**Problem to solve**
Every line of the records below that has the word "trophy" should be copied.

====== Supplied data

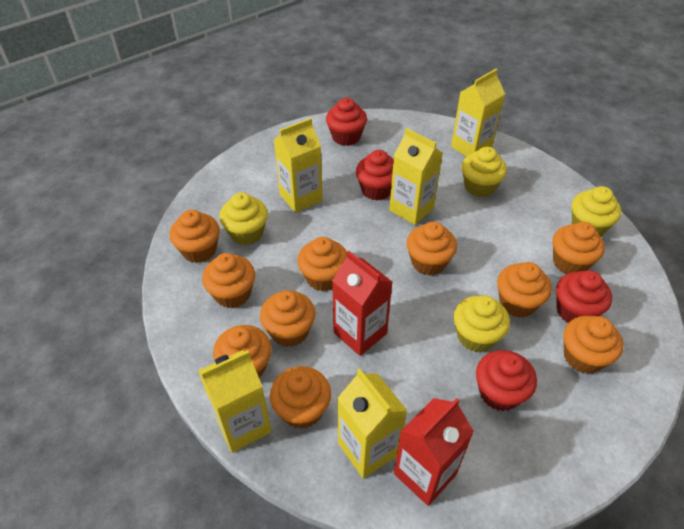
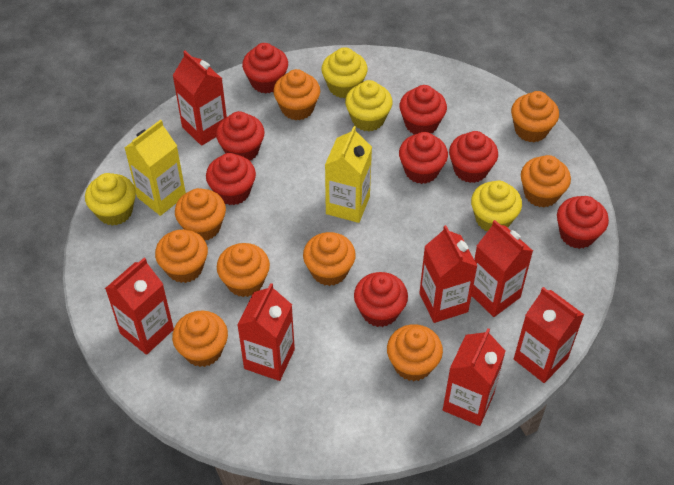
orange cupcake: 10 -> 9
red carton: 2 -> 7
red cupcake: 4 -> 8
yellow carton: 5 -> 2

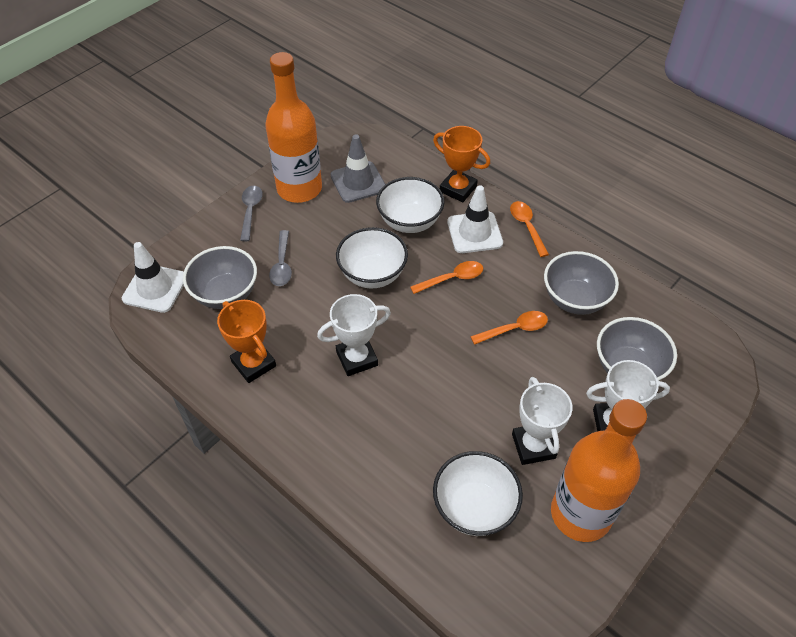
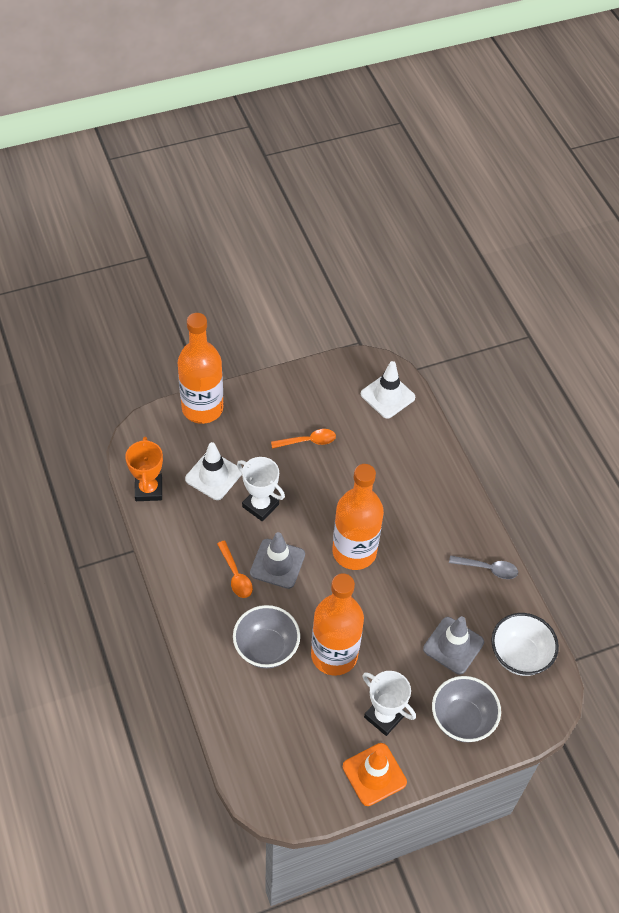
grey bowl: 3 -> 2
grey spoon: 2 -> 1
grey traffic cone: 1 -> 2
orange bottle: 2 -> 3
orange spoon: 3 -> 2
orange traffic cone: 0 -> 1
orange trophy: 2 -> 1
white bowl: 3 -> 1
white trophy: 3 -> 2

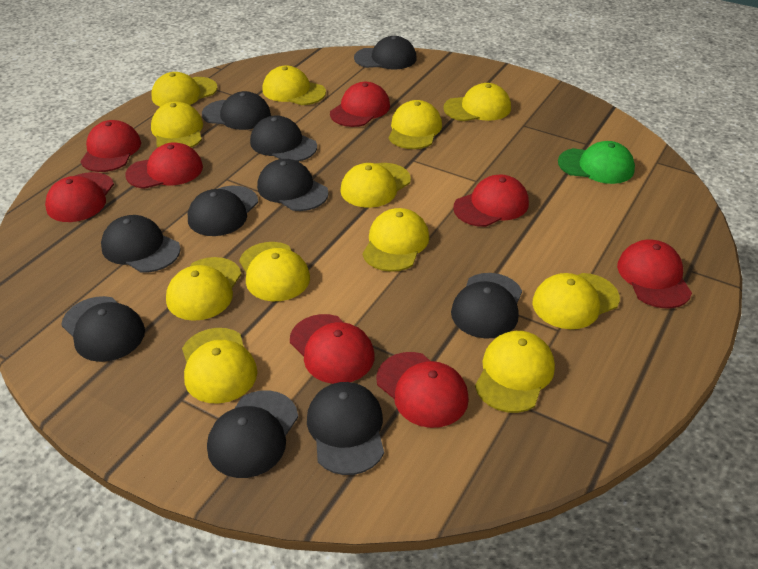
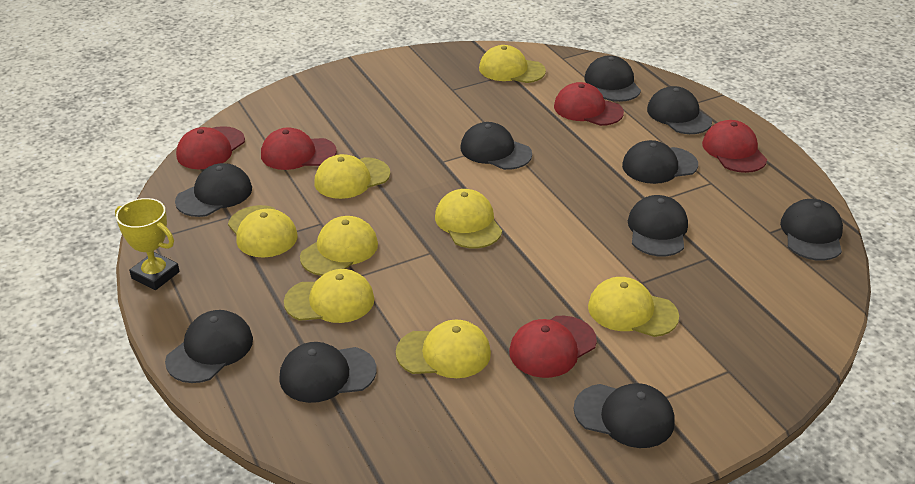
green cap: 1 -> 0
red cap: 8 -> 5
yellow cap: 12 -> 8
yellow trophy: 0 -> 1

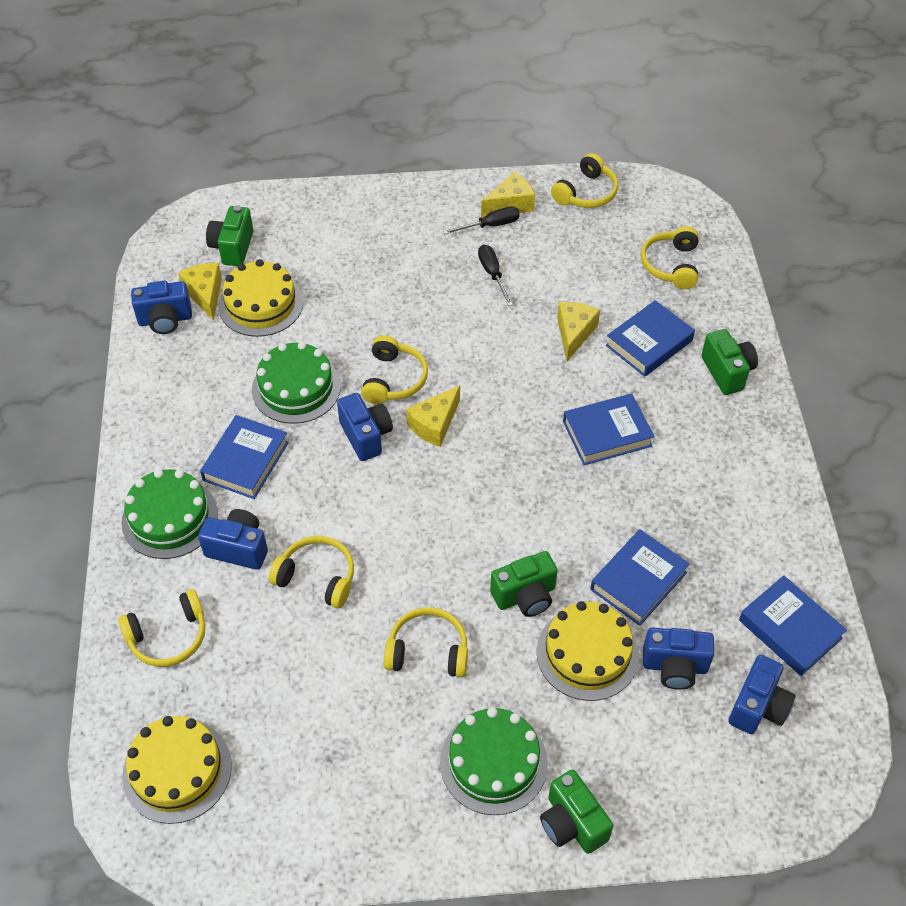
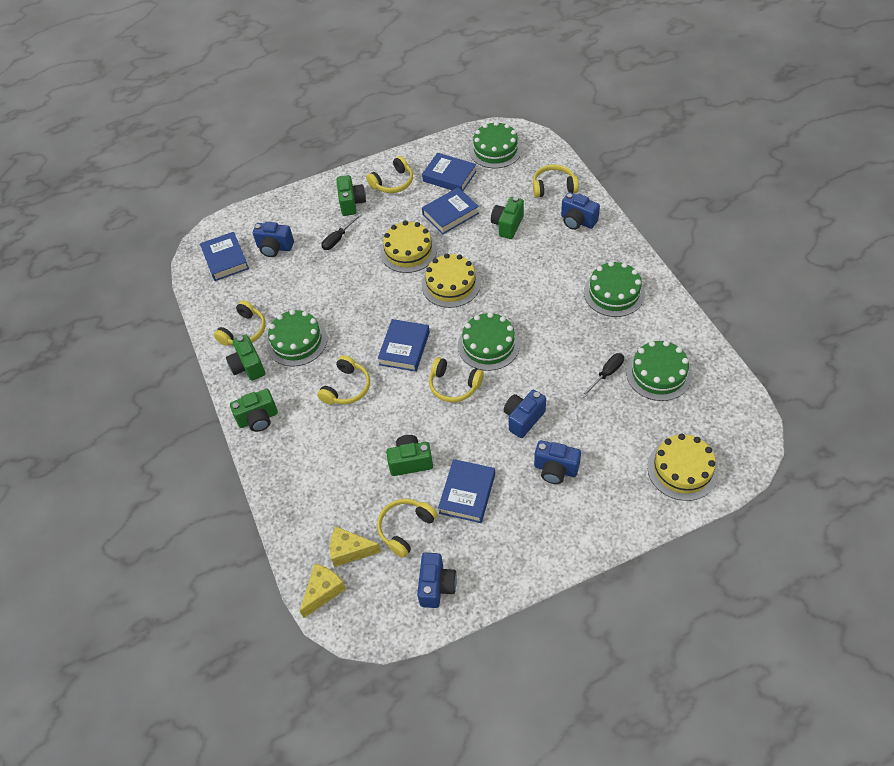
green cake: 3 -> 5
green camera: 4 -> 5
yellow cheese: 4 -> 2

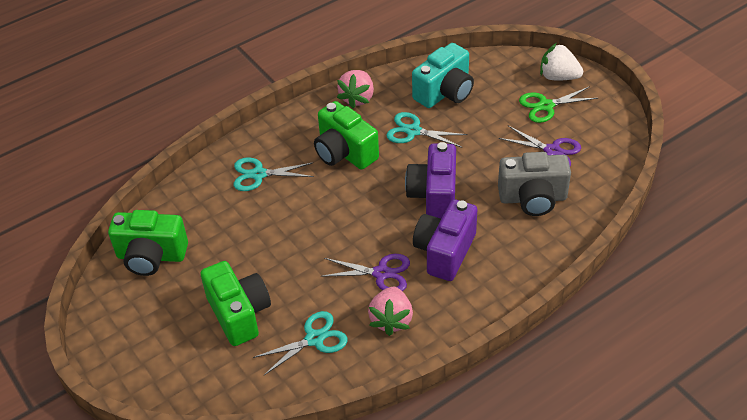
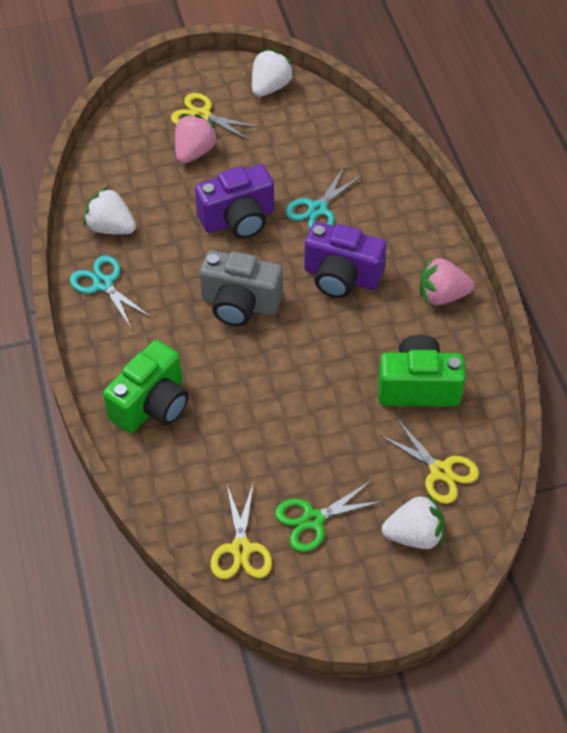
green camera: 3 -> 2
purple scissors: 2 -> 0
turquoise camera: 1 -> 0
turquoise scissors: 3 -> 2
white strawberry: 1 -> 3
yellow scissors: 0 -> 3

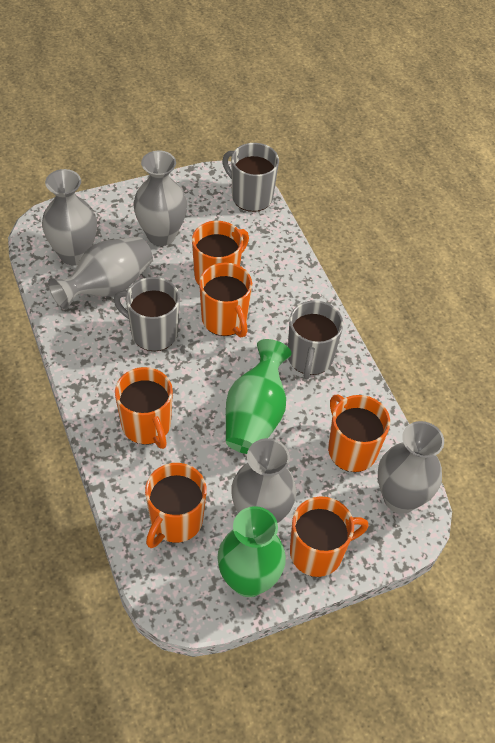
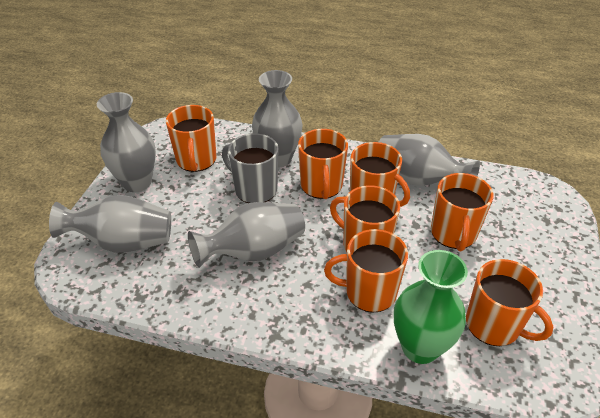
green vase: 2 -> 1
grey mug: 3 -> 1
orange mug: 6 -> 7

============

**Result**
orange trophy: 2 -> 1
white trophy: 3 -> 2
yellow trophy: 0 -> 1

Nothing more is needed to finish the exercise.